Directive — Report each line in the entries below that contains the word "square". Treat uppercase and lowercase as different.

Data items
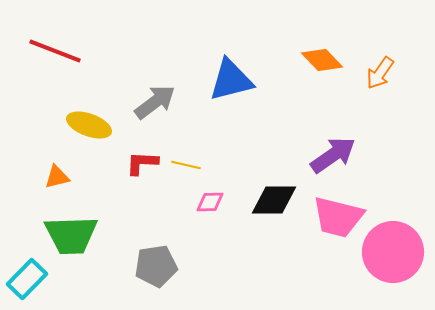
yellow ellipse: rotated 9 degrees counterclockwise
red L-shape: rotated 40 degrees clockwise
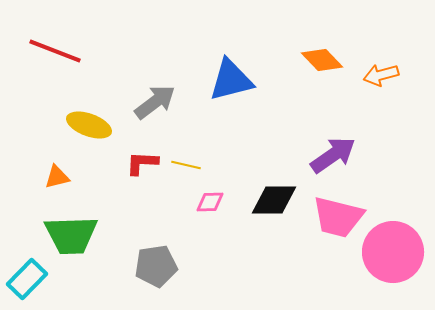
orange arrow: moved 1 px right, 2 px down; rotated 40 degrees clockwise
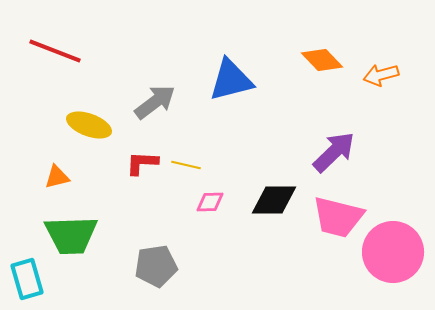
purple arrow: moved 1 px right, 3 px up; rotated 9 degrees counterclockwise
cyan rectangle: rotated 60 degrees counterclockwise
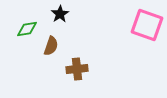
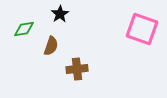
pink square: moved 5 px left, 4 px down
green diamond: moved 3 px left
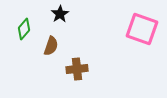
green diamond: rotated 40 degrees counterclockwise
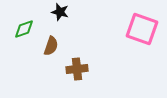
black star: moved 2 px up; rotated 24 degrees counterclockwise
green diamond: rotated 30 degrees clockwise
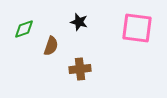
black star: moved 19 px right, 10 px down
pink square: moved 5 px left, 1 px up; rotated 12 degrees counterclockwise
brown cross: moved 3 px right
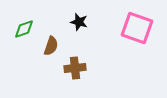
pink square: rotated 12 degrees clockwise
brown cross: moved 5 px left, 1 px up
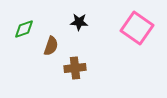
black star: rotated 12 degrees counterclockwise
pink square: rotated 16 degrees clockwise
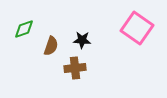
black star: moved 3 px right, 18 px down
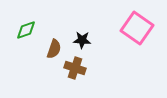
green diamond: moved 2 px right, 1 px down
brown semicircle: moved 3 px right, 3 px down
brown cross: rotated 25 degrees clockwise
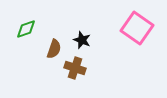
green diamond: moved 1 px up
black star: rotated 18 degrees clockwise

Solved problem —
pink square: moved 5 px left, 4 px down
pink square: moved 5 px left, 1 px up; rotated 12 degrees counterclockwise
pink square: rotated 12 degrees clockwise
pink square: rotated 16 degrees clockwise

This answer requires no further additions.